Goal of the exercise:
Only one stretch of the data below is needed. Output the lines from the one with "JOY2 pin SW: 10 -> 13" up to and including the one with "RADIO3 pin MOSI: MO -> SCL", exactly as they stand.

Start of Listed records

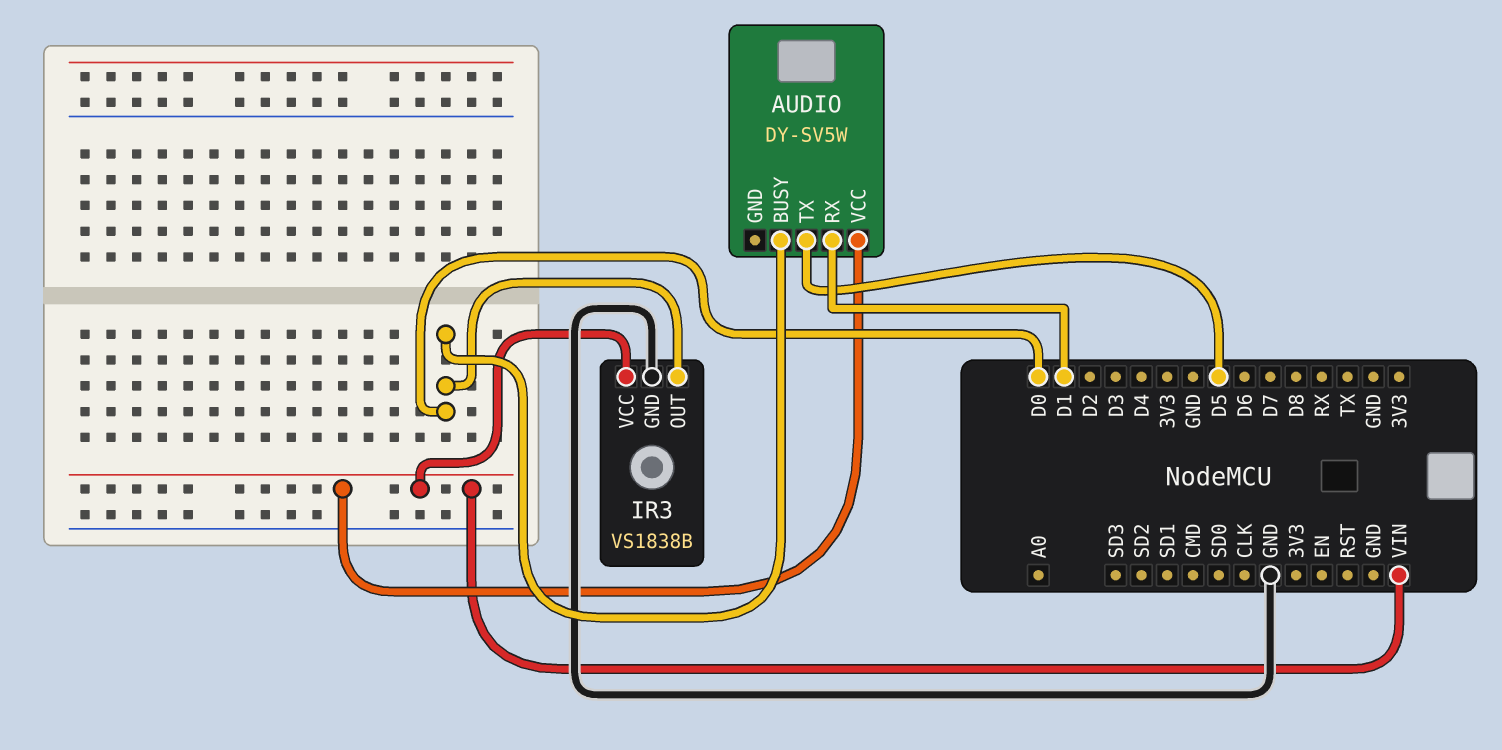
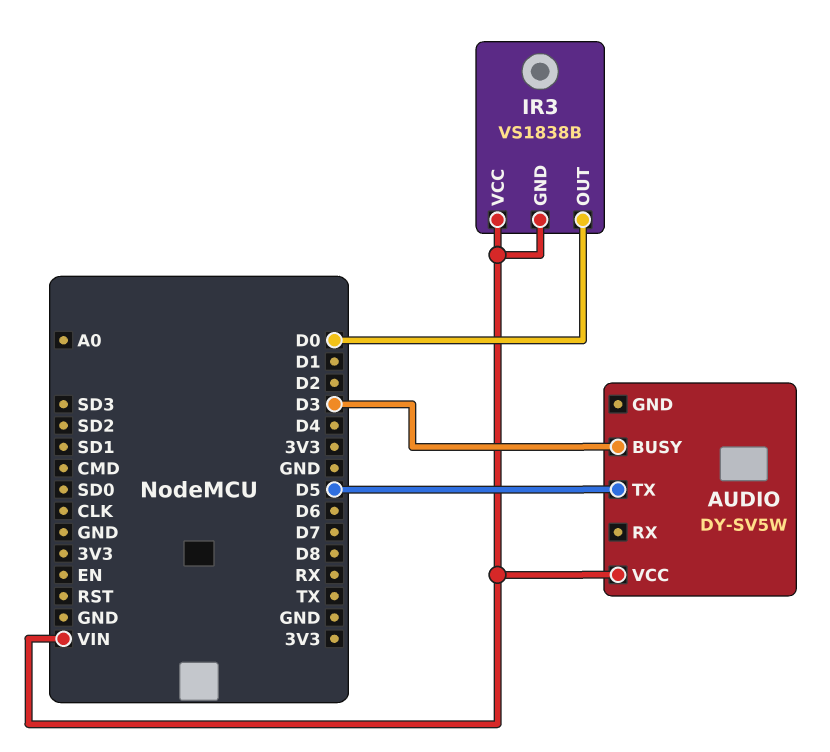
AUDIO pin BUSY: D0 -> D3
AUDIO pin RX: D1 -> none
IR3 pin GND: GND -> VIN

End of Listed records
Start of Listed records

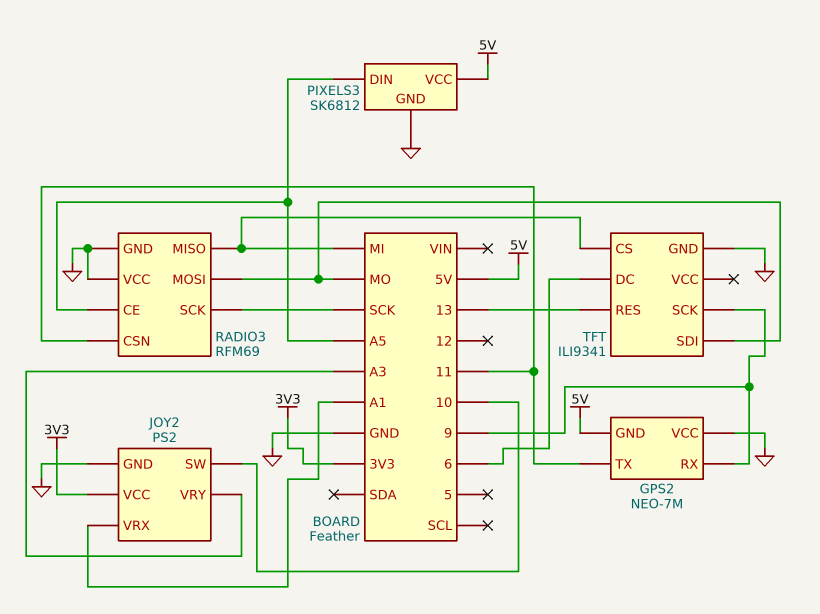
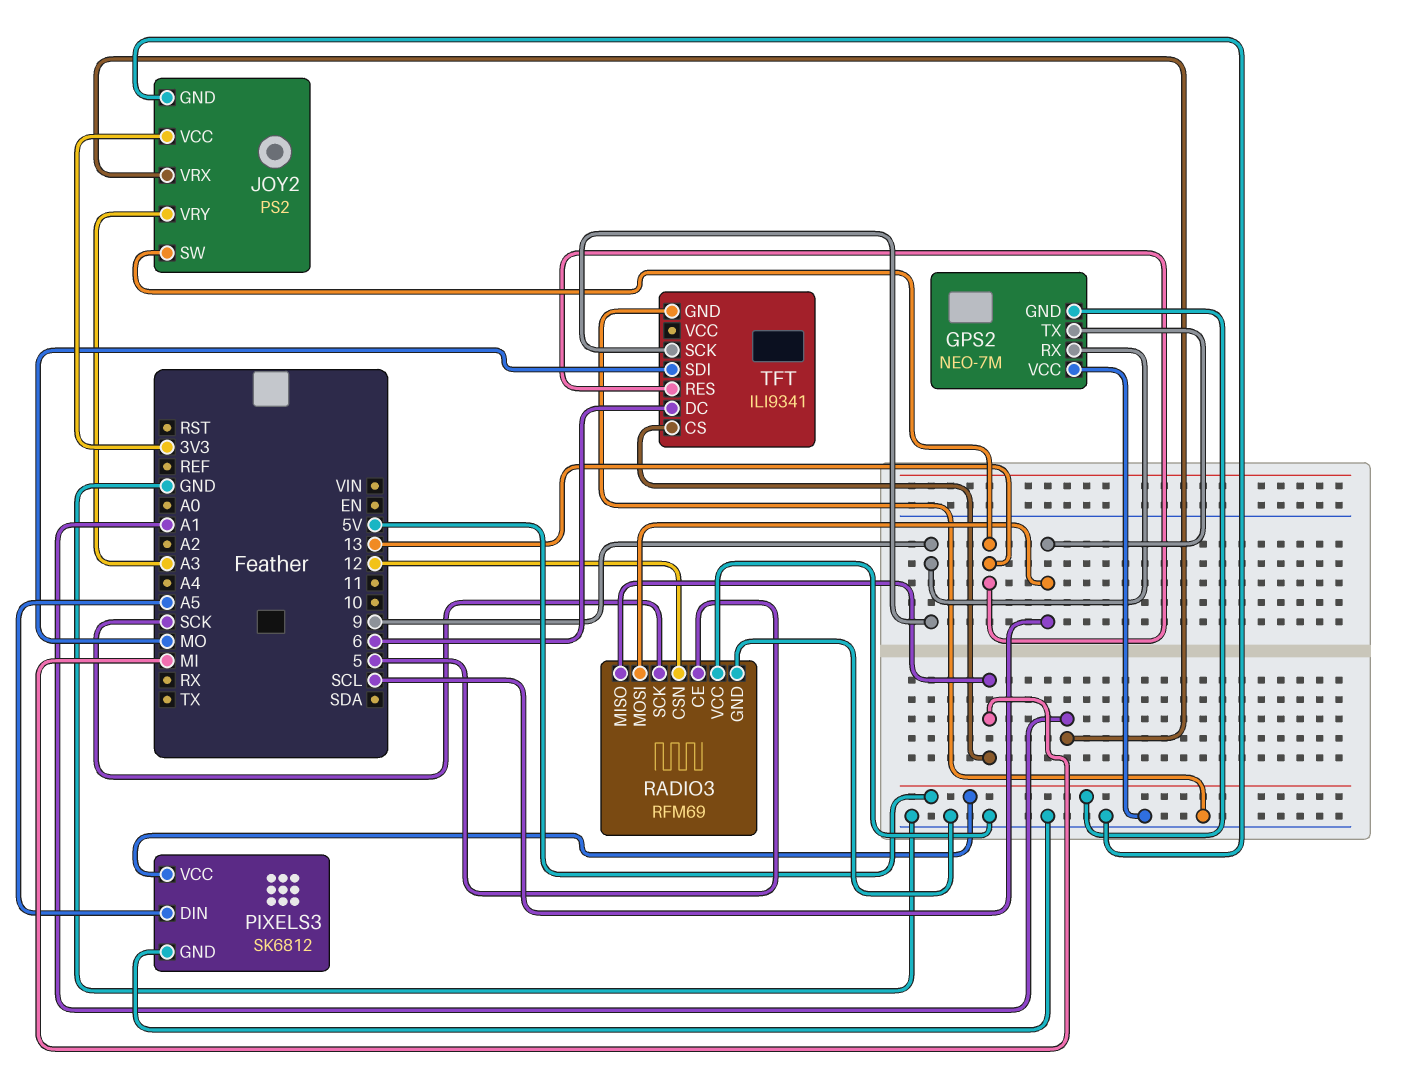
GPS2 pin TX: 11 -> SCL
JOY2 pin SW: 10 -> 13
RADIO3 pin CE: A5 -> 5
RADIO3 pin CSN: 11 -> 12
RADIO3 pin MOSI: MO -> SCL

End of Listed records

Result:
JOY2 pin SW: 10 -> 13
RADIO3 pin CE: A5 -> 5
RADIO3 pin CSN: 11 -> 12
RADIO3 pin MOSI: MO -> SCL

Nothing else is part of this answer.